■ YOUR GOAL ■
Recast all the entries below as a numbered list with no blank lines, and leave the pictures out of your answer.

■ MATERIAL SUPPLIED ■
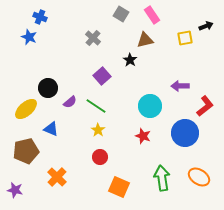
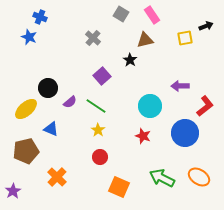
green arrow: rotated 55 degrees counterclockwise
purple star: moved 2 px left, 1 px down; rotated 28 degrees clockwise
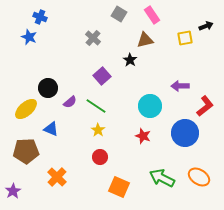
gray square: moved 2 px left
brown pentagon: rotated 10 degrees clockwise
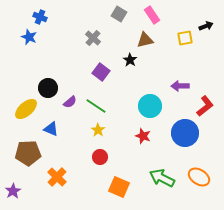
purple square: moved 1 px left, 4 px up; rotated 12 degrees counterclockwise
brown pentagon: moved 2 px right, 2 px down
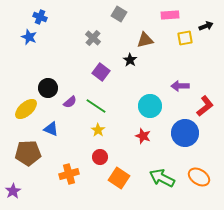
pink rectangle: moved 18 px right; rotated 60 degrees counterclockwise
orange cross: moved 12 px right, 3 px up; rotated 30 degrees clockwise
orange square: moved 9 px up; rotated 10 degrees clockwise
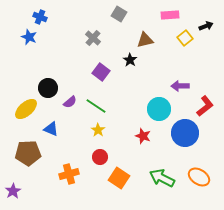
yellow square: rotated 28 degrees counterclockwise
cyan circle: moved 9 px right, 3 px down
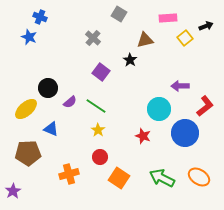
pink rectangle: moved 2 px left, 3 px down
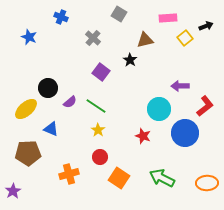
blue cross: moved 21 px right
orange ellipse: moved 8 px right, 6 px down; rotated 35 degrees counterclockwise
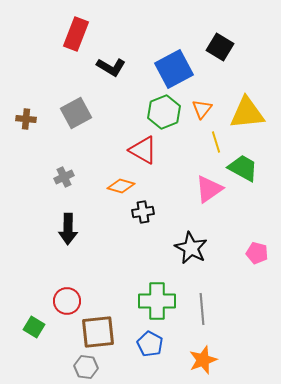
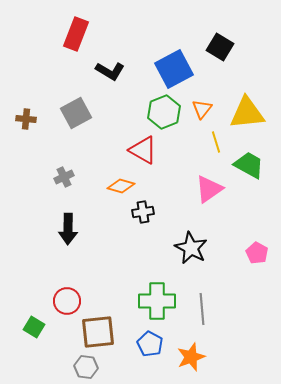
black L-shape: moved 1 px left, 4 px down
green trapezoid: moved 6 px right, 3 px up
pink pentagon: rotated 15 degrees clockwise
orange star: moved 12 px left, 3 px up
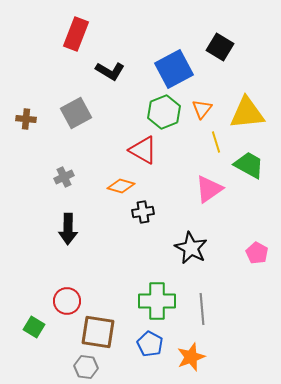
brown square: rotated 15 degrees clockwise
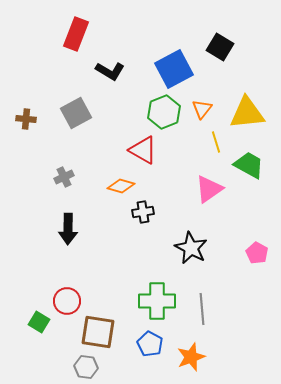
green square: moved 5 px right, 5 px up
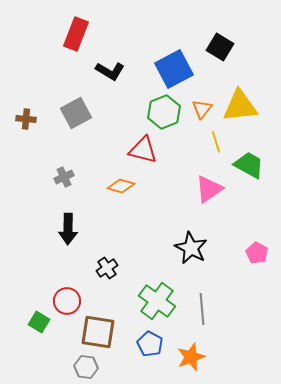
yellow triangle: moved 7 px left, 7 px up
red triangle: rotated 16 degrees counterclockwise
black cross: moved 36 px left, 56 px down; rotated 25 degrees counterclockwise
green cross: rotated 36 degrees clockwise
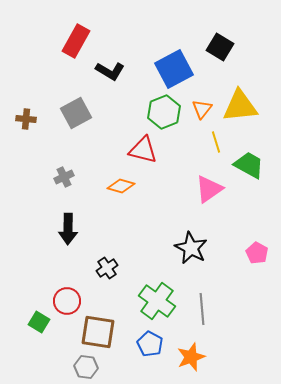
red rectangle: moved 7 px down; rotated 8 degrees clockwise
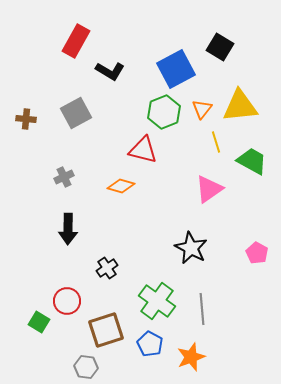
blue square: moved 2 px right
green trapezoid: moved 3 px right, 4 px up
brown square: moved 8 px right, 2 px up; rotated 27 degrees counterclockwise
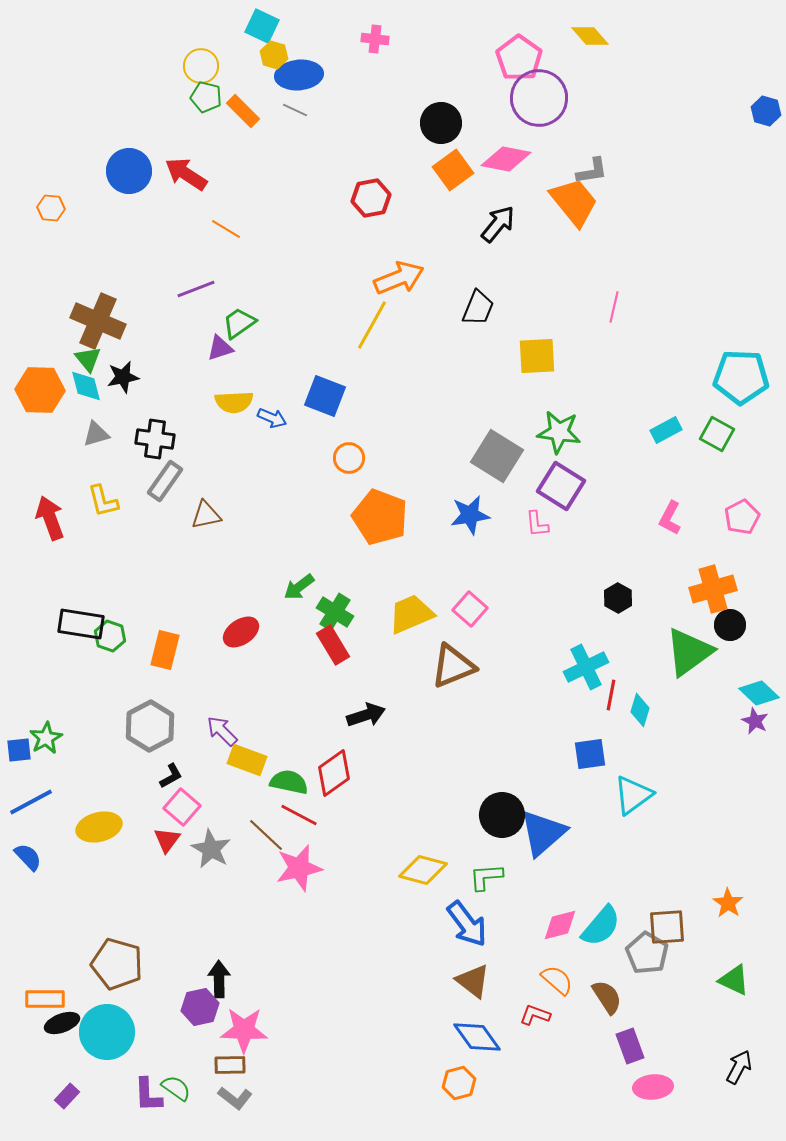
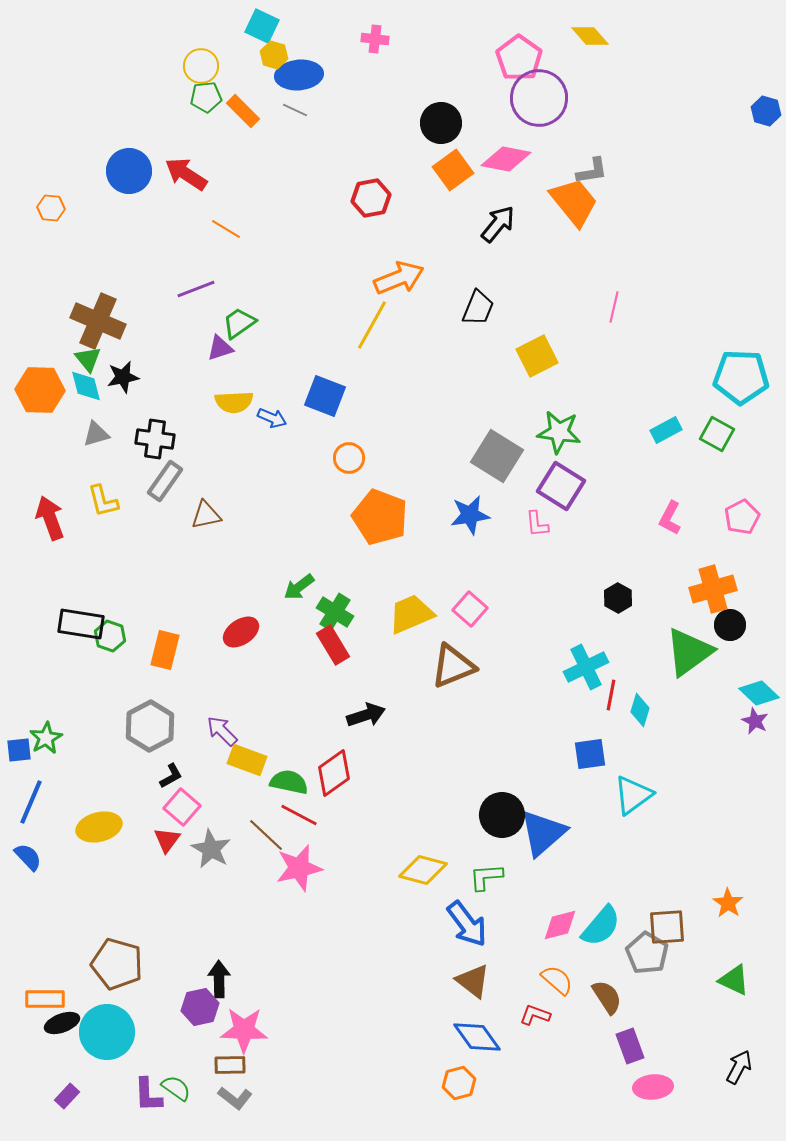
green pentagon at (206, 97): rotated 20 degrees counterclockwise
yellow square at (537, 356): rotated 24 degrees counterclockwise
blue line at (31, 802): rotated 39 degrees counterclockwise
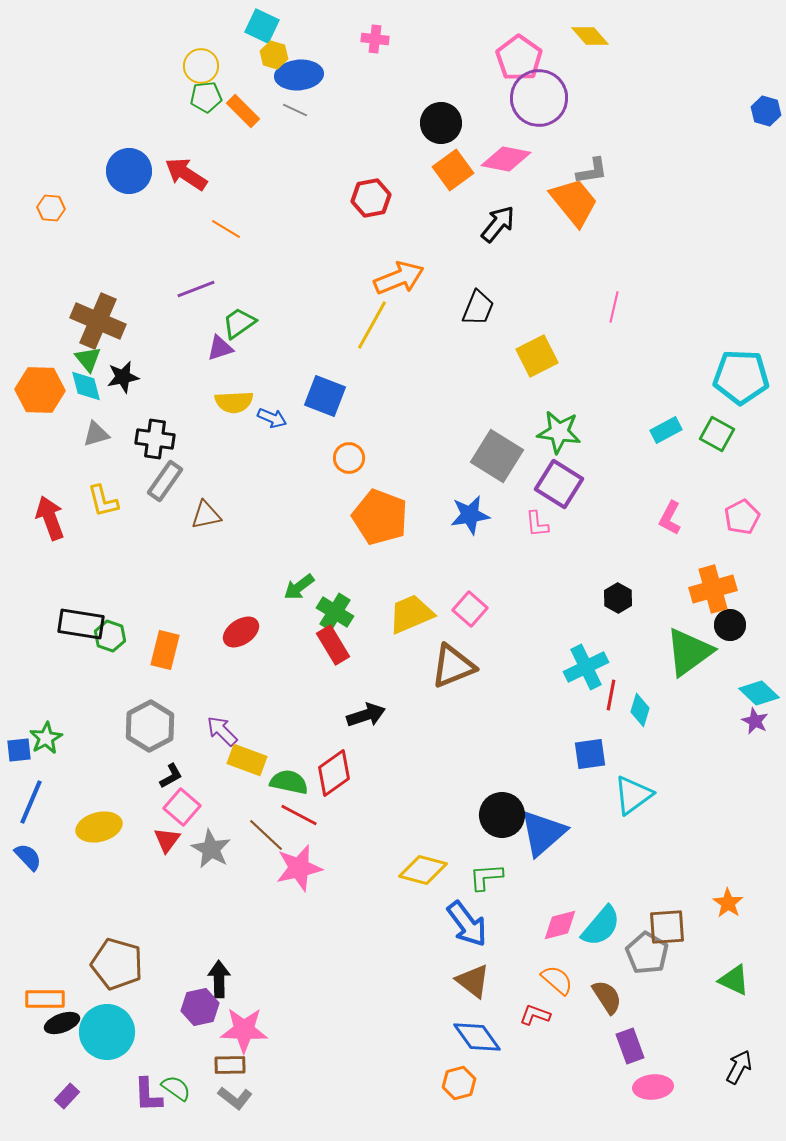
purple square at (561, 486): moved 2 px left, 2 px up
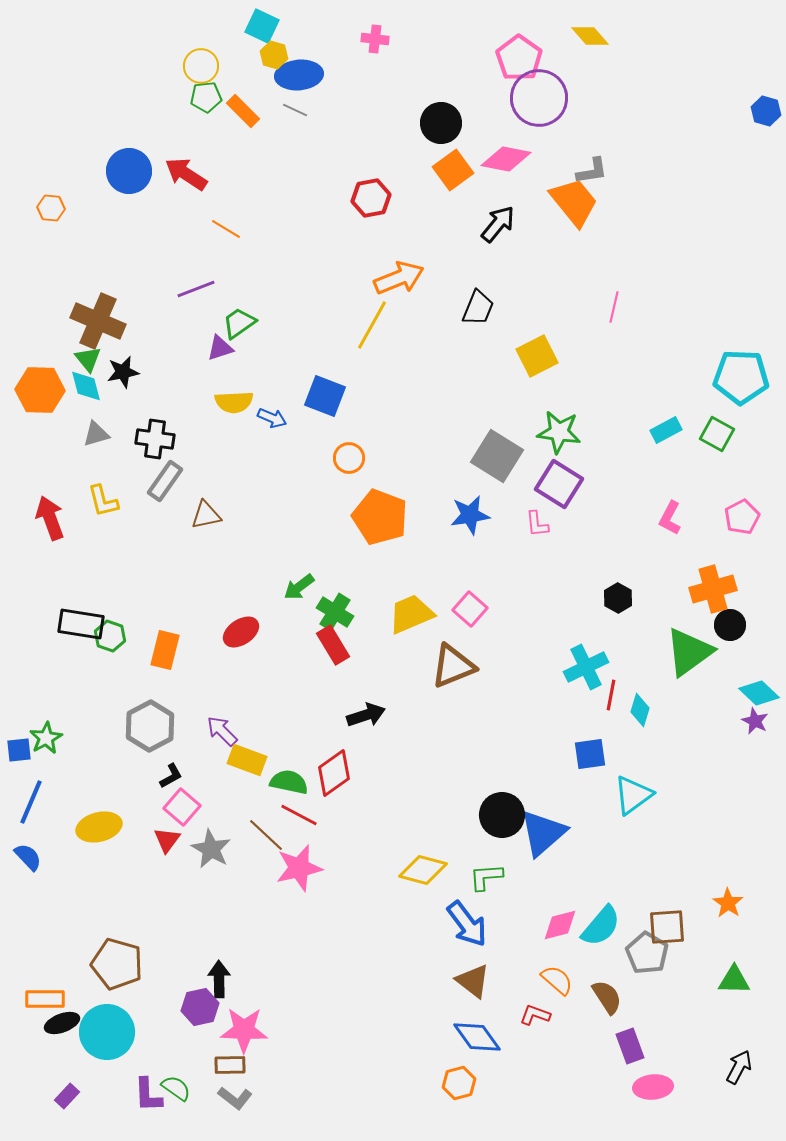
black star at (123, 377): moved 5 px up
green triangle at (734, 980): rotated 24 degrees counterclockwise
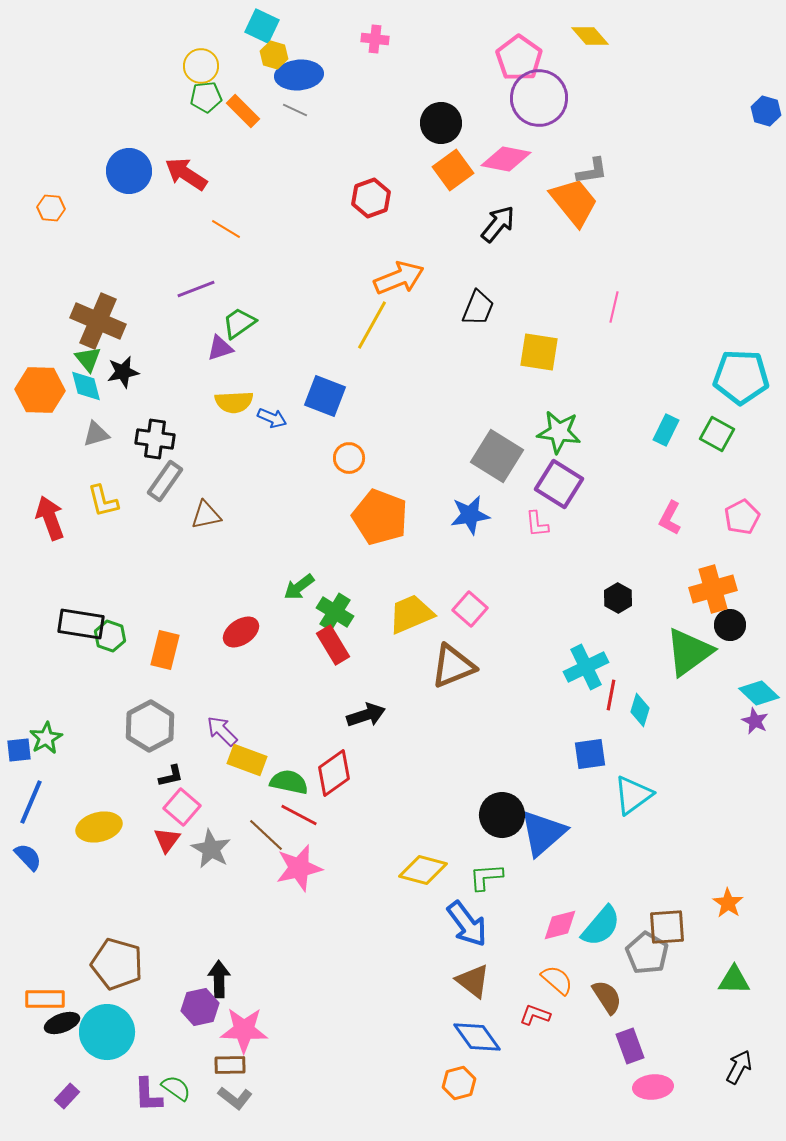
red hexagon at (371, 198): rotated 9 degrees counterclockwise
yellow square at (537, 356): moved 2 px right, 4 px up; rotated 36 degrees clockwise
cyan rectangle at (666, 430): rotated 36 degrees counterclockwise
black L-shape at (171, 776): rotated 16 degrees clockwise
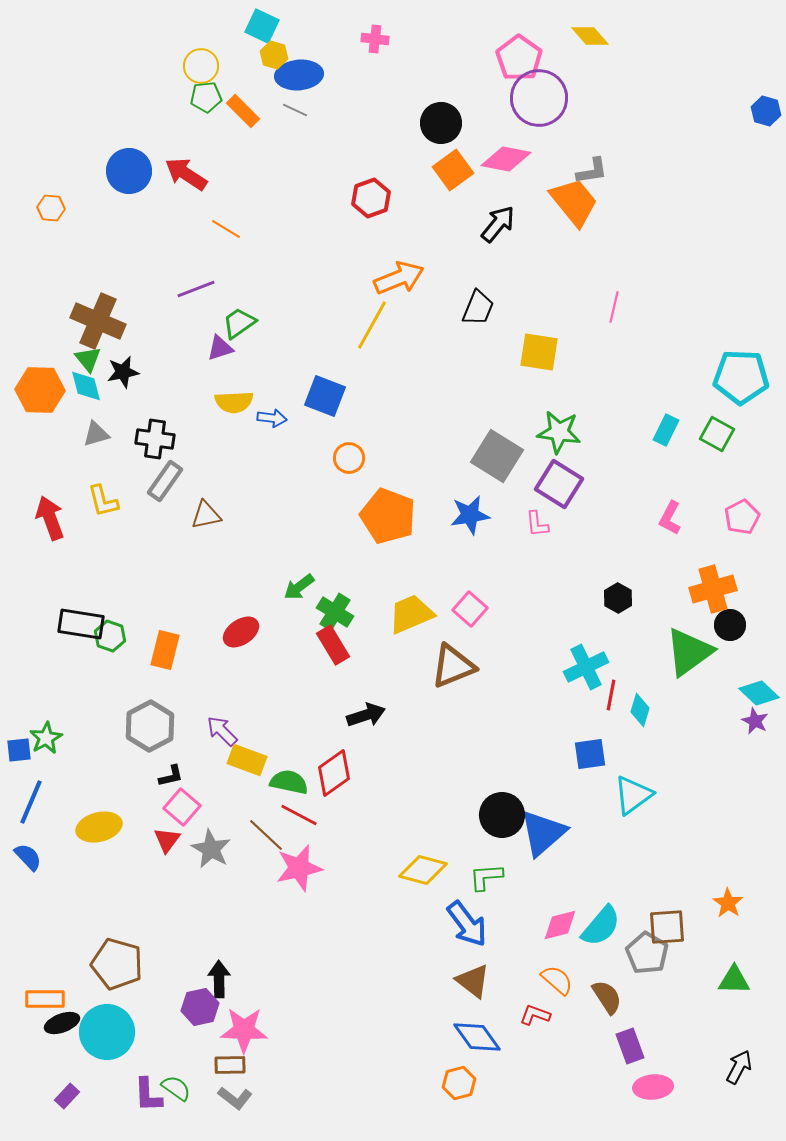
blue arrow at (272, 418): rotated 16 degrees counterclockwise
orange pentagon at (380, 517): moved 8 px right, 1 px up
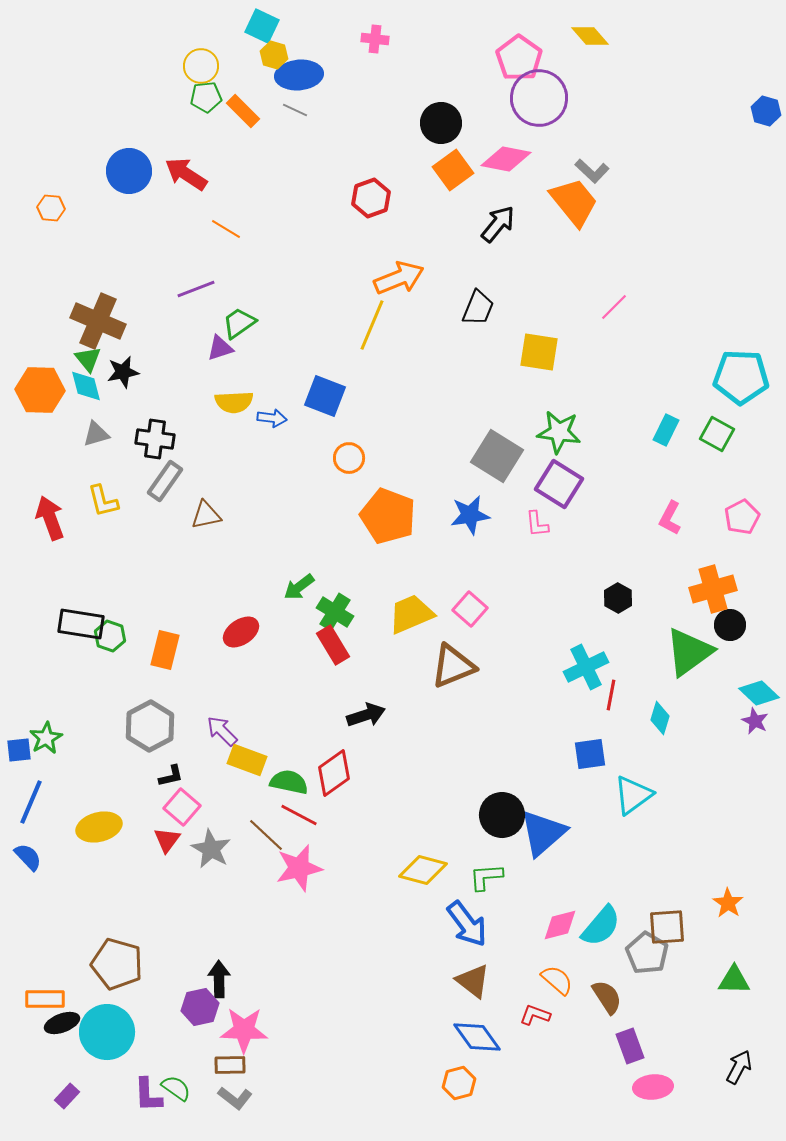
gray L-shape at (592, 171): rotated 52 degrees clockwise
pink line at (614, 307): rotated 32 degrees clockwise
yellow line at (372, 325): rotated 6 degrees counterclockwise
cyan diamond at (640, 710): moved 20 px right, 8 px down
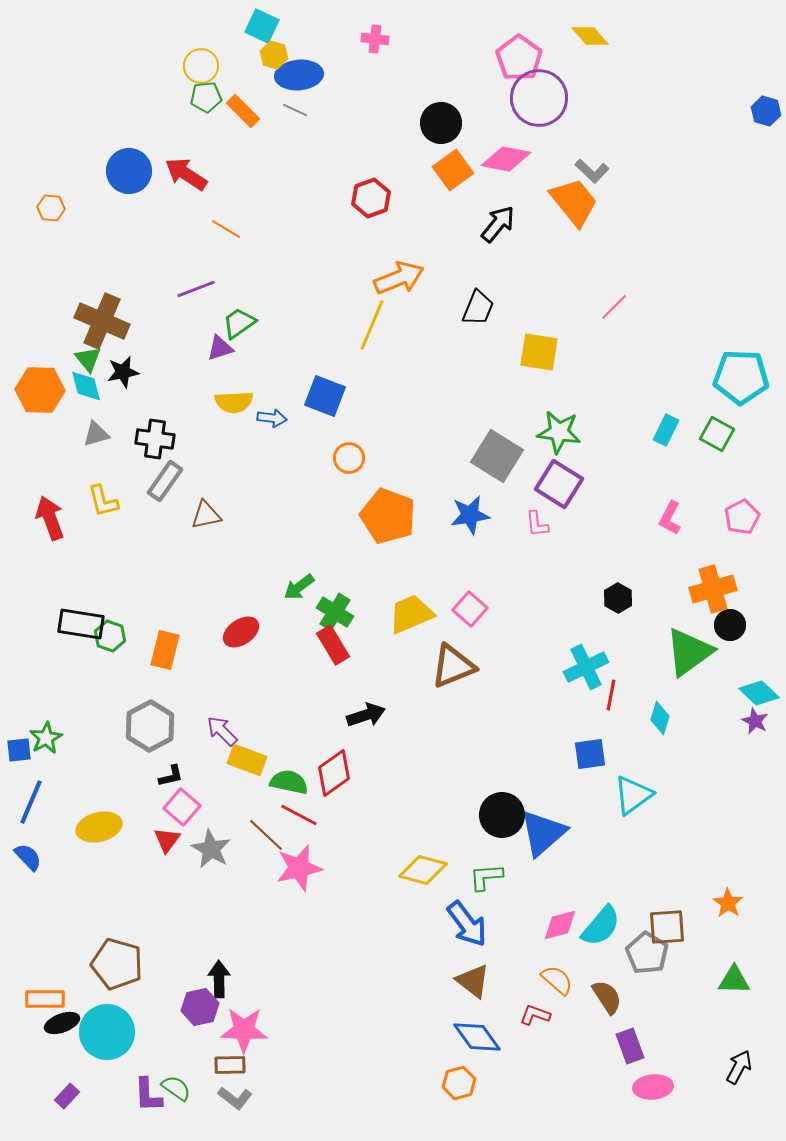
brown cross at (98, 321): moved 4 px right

■ WRITTEN SOLUTION ■
1. green arrow: rotated 55 degrees counterclockwise
2. purple star: moved 2 px left, 1 px down; rotated 28 degrees clockwise
3. gray square: moved 2 px left
4. brown pentagon: rotated 10 degrees clockwise
5. purple square: moved 1 px left, 4 px up; rotated 12 degrees counterclockwise
6. brown pentagon: moved 2 px right, 2 px down
7. pink rectangle: moved 18 px right; rotated 60 degrees counterclockwise
8. orange cross: moved 12 px right, 3 px up; rotated 30 degrees clockwise
9. orange square: moved 9 px up; rotated 10 degrees clockwise
10. yellow square: rotated 28 degrees counterclockwise
11. cyan circle: moved 9 px right, 3 px down
12. pink rectangle: moved 2 px left, 3 px down
13. blue cross: moved 21 px right
14. orange ellipse: moved 8 px right, 6 px down; rotated 35 degrees counterclockwise
15. black L-shape: moved 1 px left, 4 px down
16. green trapezoid: moved 6 px right, 3 px up
17. pink pentagon: rotated 15 degrees clockwise
18. orange star: moved 12 px left, 3 px up
19. brown square: rotated 15 degrees clockwise
20. green square: moved 5 px right, 5 px up
21. yellow triangle: moved 7 px left, 7 px up
22. red triangle: rotated 16 degrees counterclockwise
23. black cross: moved 36 px left, 56 px down; rotated 25 degrees counterclockwise
24. green cross: rotated 36 degrees clockwise
25. red rectangle: moved 7 px down; rotated 8 degrees clockwise
26. blue square: moved 2 px right
27. green trapezoid: moved 3 px right, 4 px up
28. brown square: moved 8 px right, 2 px up; rotated 27 degrees counterclockwise
29. green pentagon at (206, 97): rotated 20 degrees counterclockwise
30. yellow square at (537, 356): rotated 24 degrees counterclockwise
31. blue line at (31, 802): rotated 39 degrees counterclockwise
32. purple square at (561, 486): moved 2 px left, 2 px up
33. black star at (123, 377): moved 5 px up
34. green triangle at (734, 980): rotated 24 degrees counterclockwise
35. red hexagon at (371, 198): rotated 9 degrees counterclockwise
36. yellow square at (537, 356): moved 2 px right, 4 px up; rotated 36 degrees clockwise
37. cyan rectangle at (666, 430): rotated 36 degrees counterclockwise
38. black L-shape at (171, 776): rotated 16 degrees clockwise
39. blue arrow at (272, 418): rotated 16 degrees counterclockwise
40. orange pentagon at (380, 517): moved 8 px right, 1 px up
41. gray L-shape at (592, 171): rotated 52 degrees clockwise
42. pink line at (614, 307): rotated 32 degrees clockwise
43. yellow line at (372, 325): rotated 6 degrees counterclockwise
44. cyan diamond at (640, 710): moved 20 px right, 8 px down
45. brown cross at (98, 321): moved 4 px right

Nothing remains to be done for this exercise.